(MATERIAL SUPPLIED)
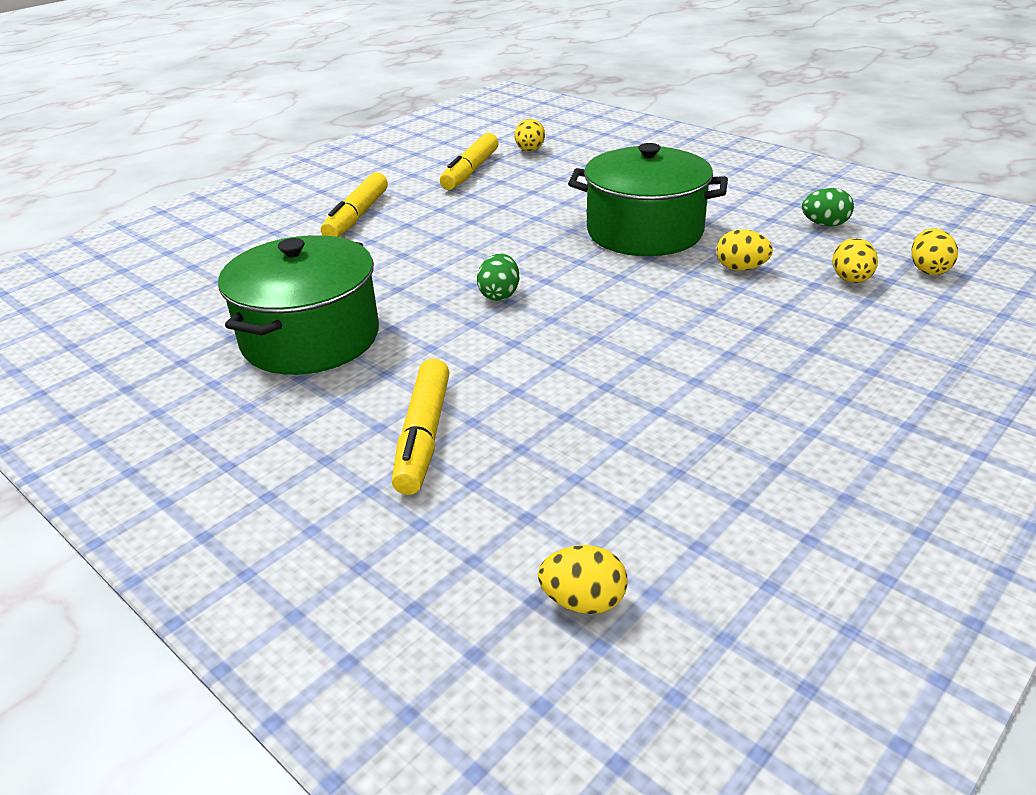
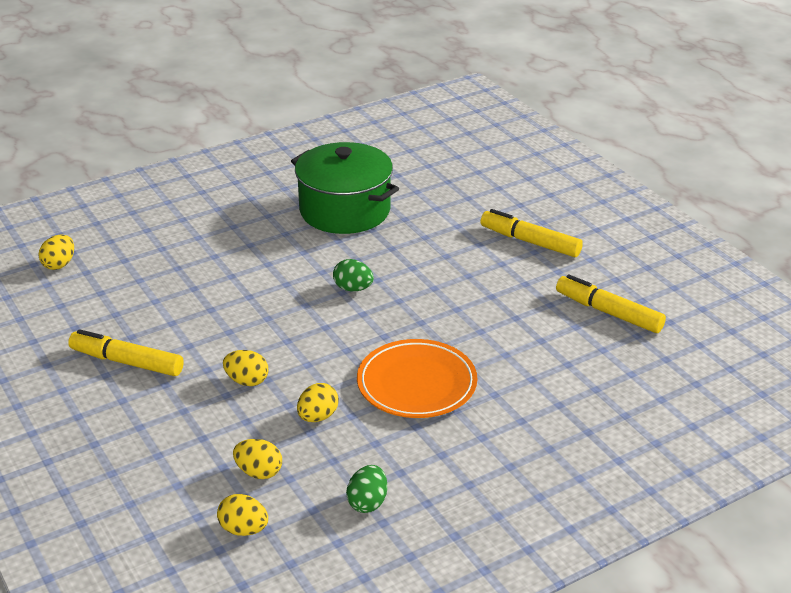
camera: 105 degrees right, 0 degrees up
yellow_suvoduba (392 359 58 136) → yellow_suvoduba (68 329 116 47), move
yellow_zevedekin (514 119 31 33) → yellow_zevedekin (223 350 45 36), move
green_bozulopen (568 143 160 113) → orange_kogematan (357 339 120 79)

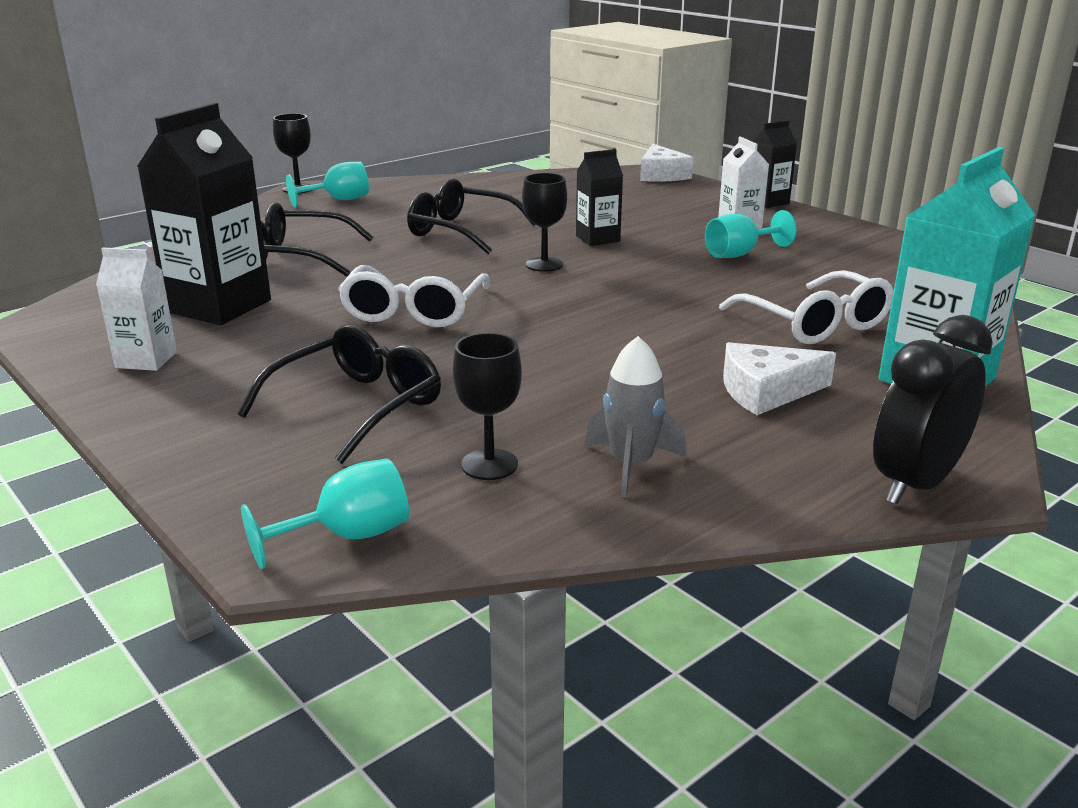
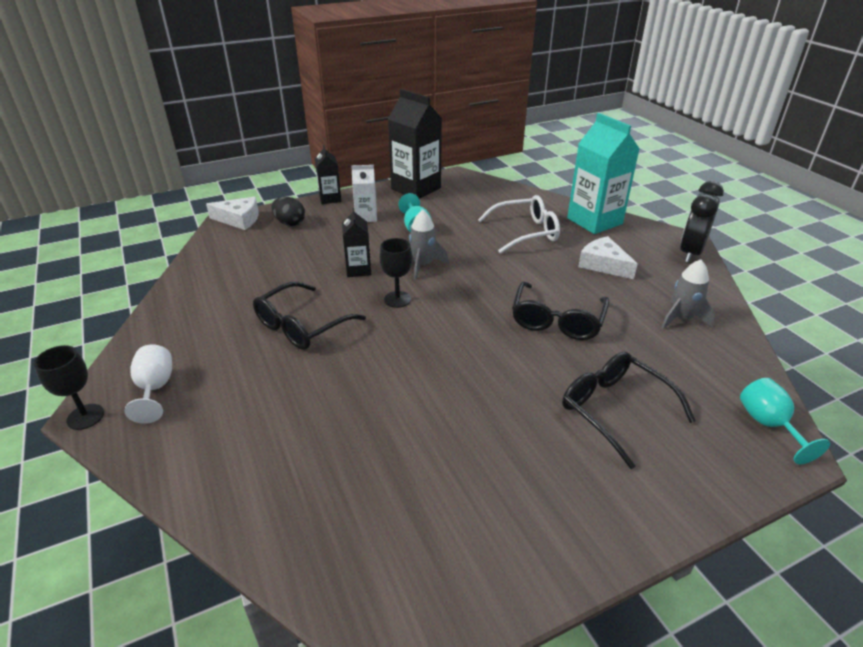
camera: 75 degrees left, 10 degrees up
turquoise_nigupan (286 162 83 46) → white_nigupan (124 345 48 79)
- → black_zevedekin (272 197 33 29)
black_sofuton (137 103 134 222) → black_sofuton (388 89 54 110), move
- → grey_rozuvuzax (409 210 40 70)
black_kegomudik (261 202 112 75) → black_kegomudik (512 281 98 59), move
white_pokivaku (723 342 113 73) → white_pokivaku (578 236 59 43), 135 degrees clockwise
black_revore (873 315 120 190) → black_revore (680 181 44 82), 60 degrees clockwise
white_sofuton (96 248 81 123) → -
white_kegomudik (338 265 152 62) → -
black_nigupan (453 333 69 147) → -

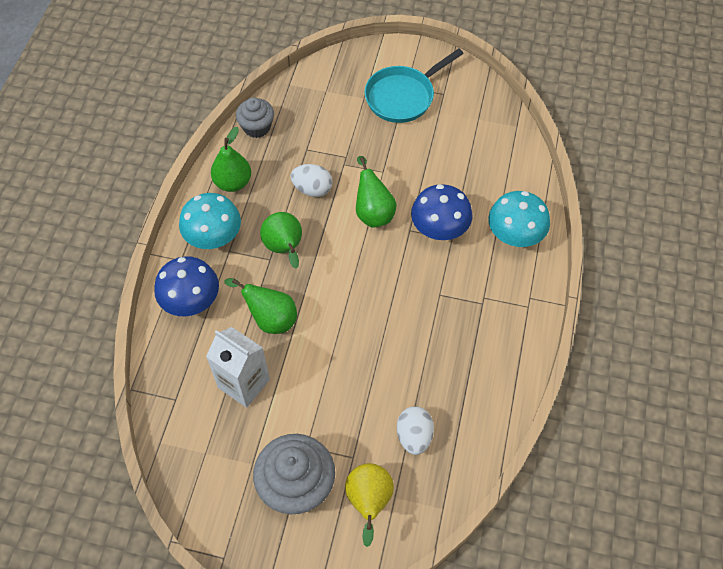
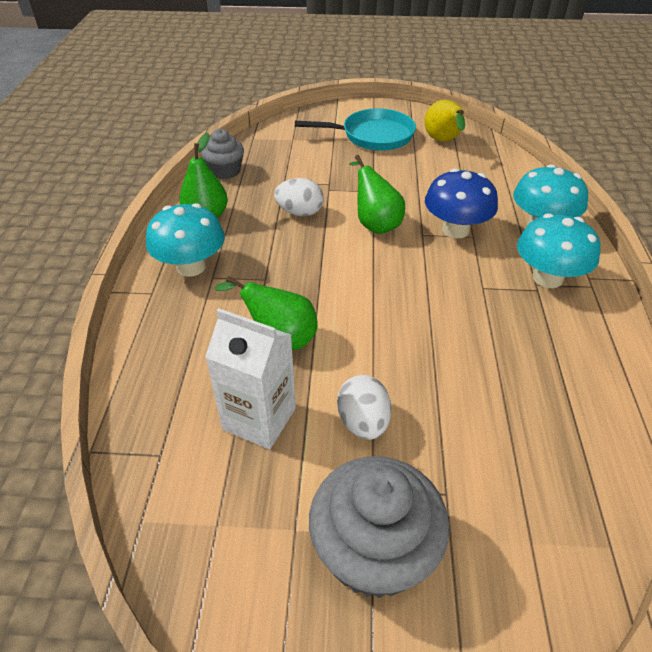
camera: 10 degrees left, 15 degrees down
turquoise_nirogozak (364 49 100 74) → turquoise_nirogozak (295 108 121 43), 135 degrees counterclockwise
white_zevedekin (397 406 37 49) → white_zevedekin (337 375 55 65), move
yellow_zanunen (345 463 49 84) → yellow_zanunen (424 100 41 42), move
- → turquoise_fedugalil (517 213 84 75)
blue_fedugalil (154 256 65 60) → -
green_zanunen (260 212 42 57) → -

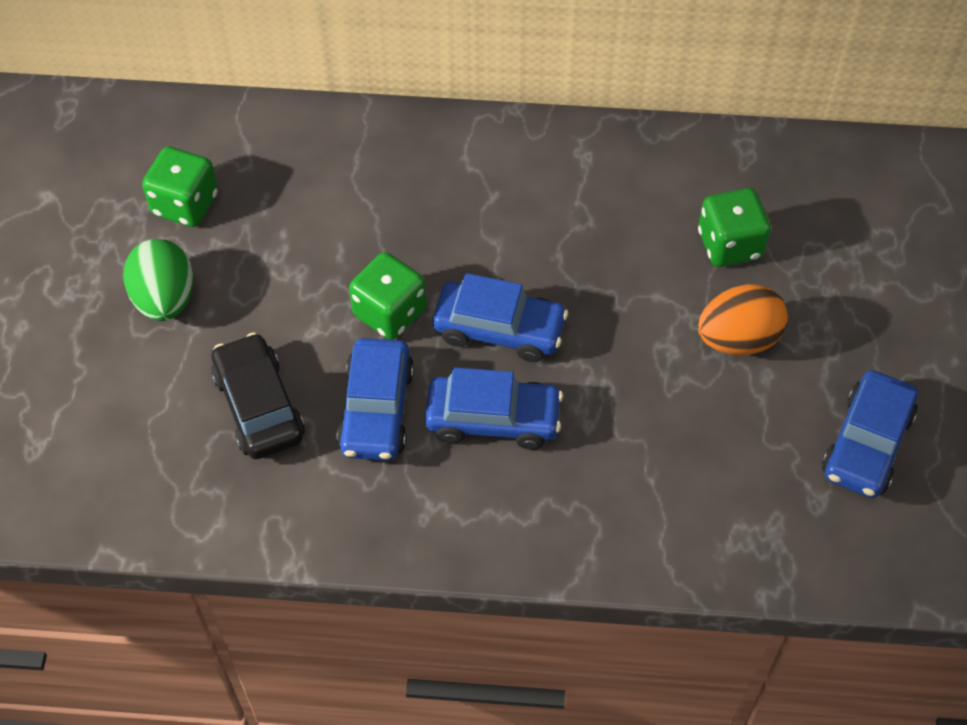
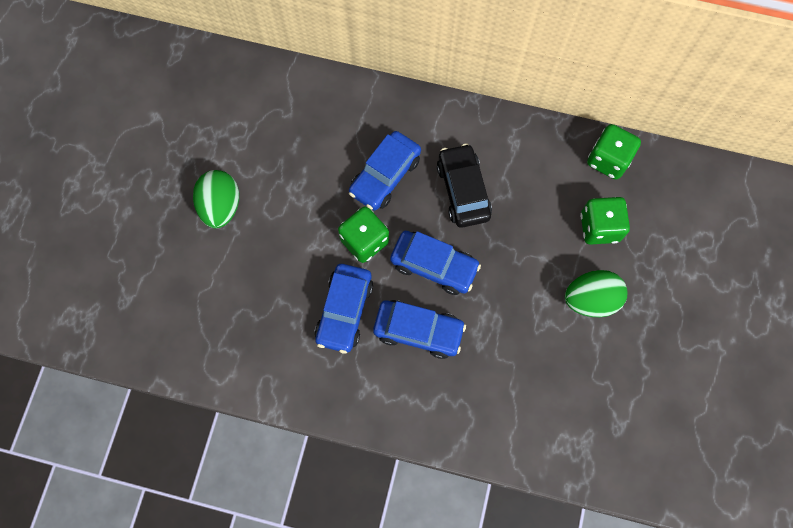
camera: 10 degrees right, 15 degrees up
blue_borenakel (822 370 96 128) → blue_borenakel (349 131 72 80), move
black_borenakel (211 332 94 127) → black_borenakel (437 143 55 85), move
orange_zevedekin (698 284 90 71) → green_zevedekin (565 270 62 47)
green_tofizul (142 147 76 80) → green_tofizul (587 124 54 56), move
(End MATERIAL SUPPLIED)
WHAT THIS TASK INVOLVES =
Using the data above, transcribe exactly the lines between those containing "green_bozulopen (568 143" and "- → grey_rozuvuzax (409 210 40 70)", inclusive, and leave every picture behind.

RESULT OF THIS EXERCISE =
green_bozulopen (568 143 160 113) → orange_kogematan (357 339 120 79)

camera: 75 degrees left, 10 degrees up
turquoise_nigupan (286 162 83 46) → white_nigupan (124 345 48 79)
- → black_zevedekin (272 197 33 29)
black_sofuton (137 103 134 222) → black_sofuton (388 89 54 110), move
- → grey_rozuvuzax (409 210 40 70)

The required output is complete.